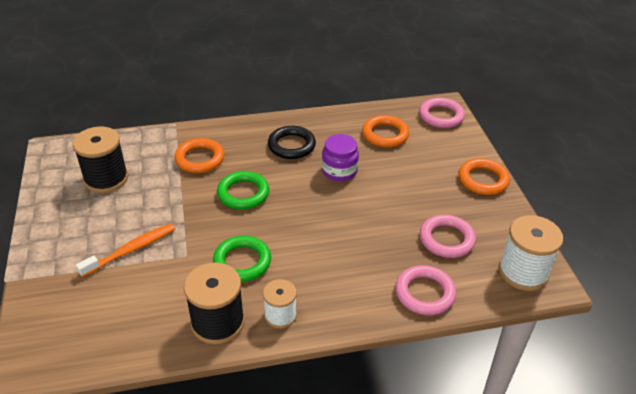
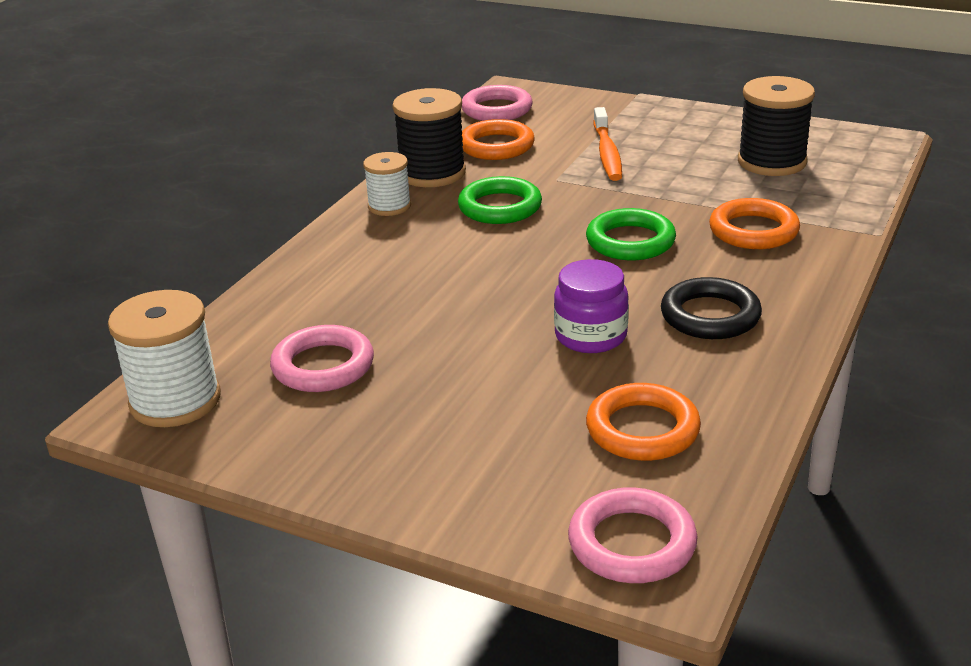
camera: 130 degrees right, 10 degrees down
(424, 293) = (274, 304): pink ring -> pink ring (497, 109)
(483, 180) = (383, 480): orange ring -> orange ring (496, 146)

_ _ _

- **Task brief**:
Find the lines above that contain "ring" and give their count, with nothing added.

- **Task output**:
2